··· Provided material ···

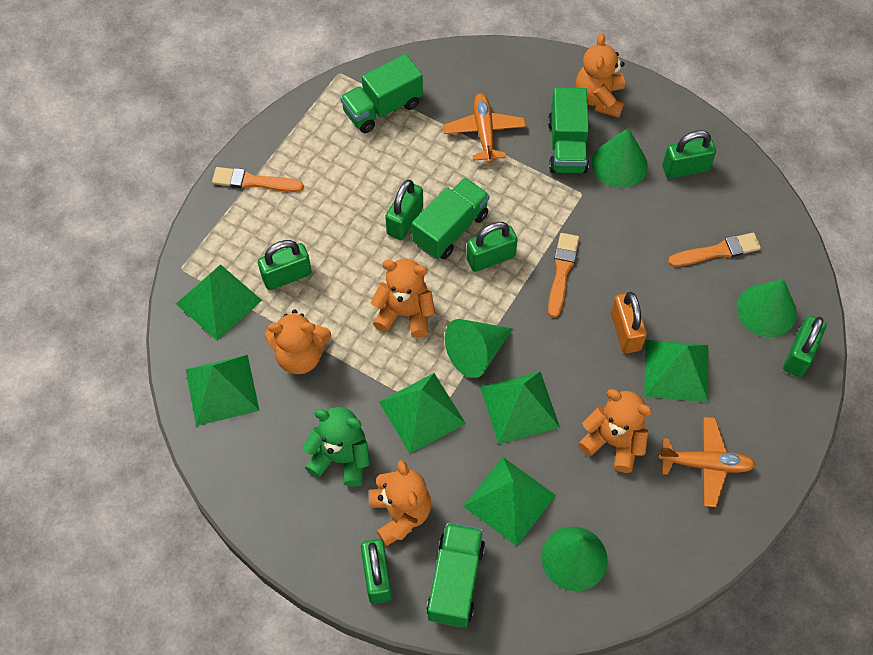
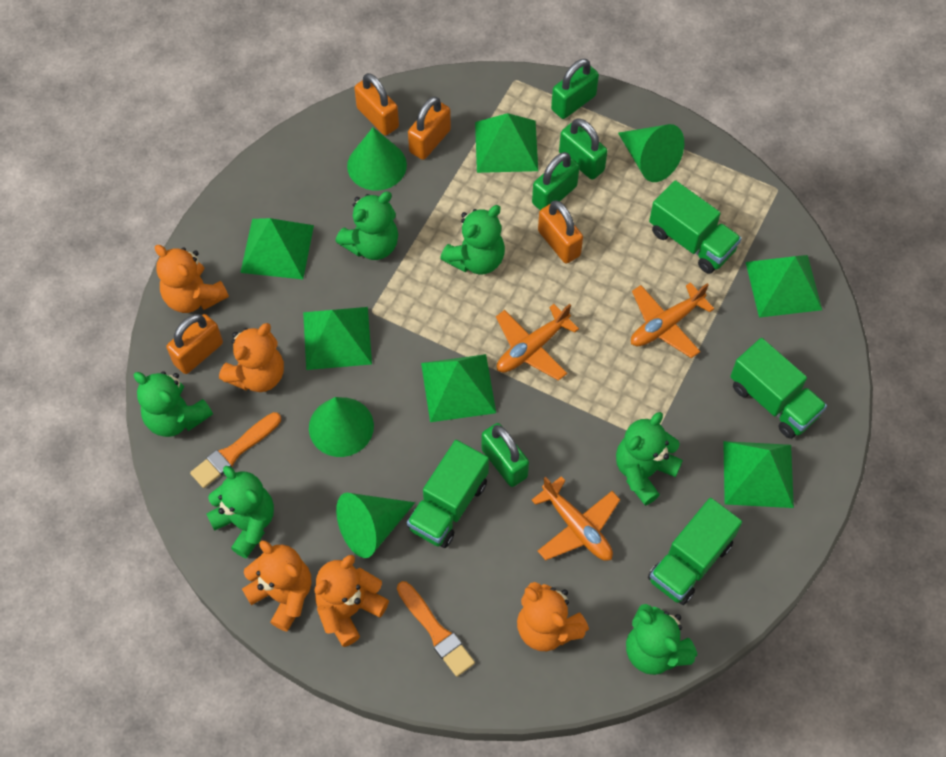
green padlock: 6 -> 4
green teddy bear: 1 -> 6
orange brush: 3 -> 2
orange padlock: 1 -> 4
orange plane: 2 -> 3

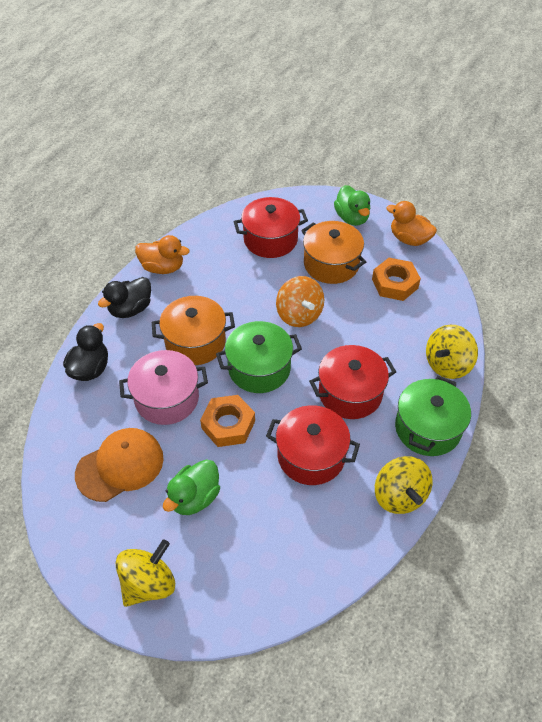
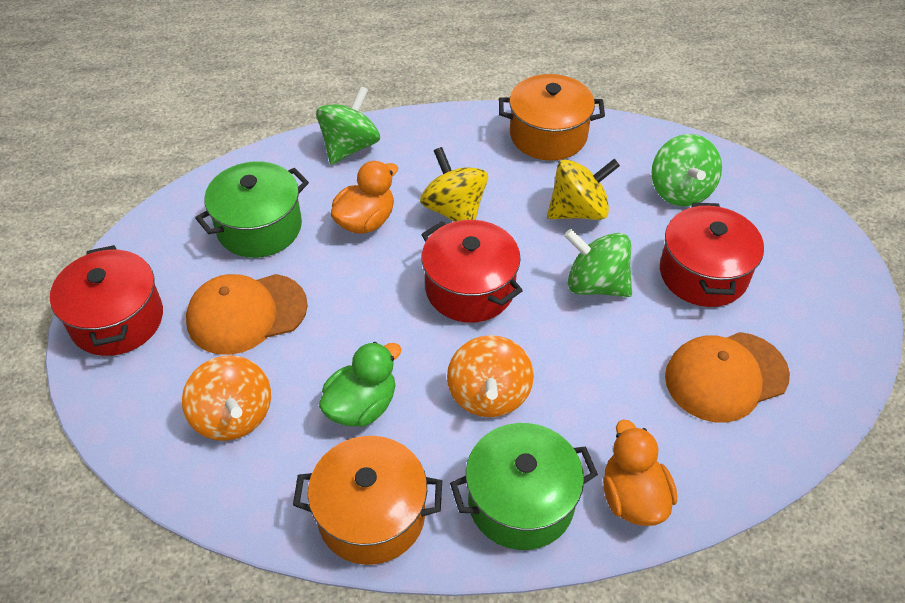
black duck: 2 -> 0
green duck: 2 -> 1
green spinning top: 0 -> 3
orange cap: 1 -> 2
orange nut: 2 -> 0
orange spinning top: 1 -> 2
pink pot: 1 -> 0
yellow spinning top: 3 -> 2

···

Work required: Would you repeat, exactly and with nothing added, every line from the line containing "orange nut: 2 -> 0" through the last line of the records above?

Answer section:
orange nut: 2 -> 0
orange spinning top: 1 -> 2
pink pot: 1 -> 0
yellow spinning top: 3 -> 2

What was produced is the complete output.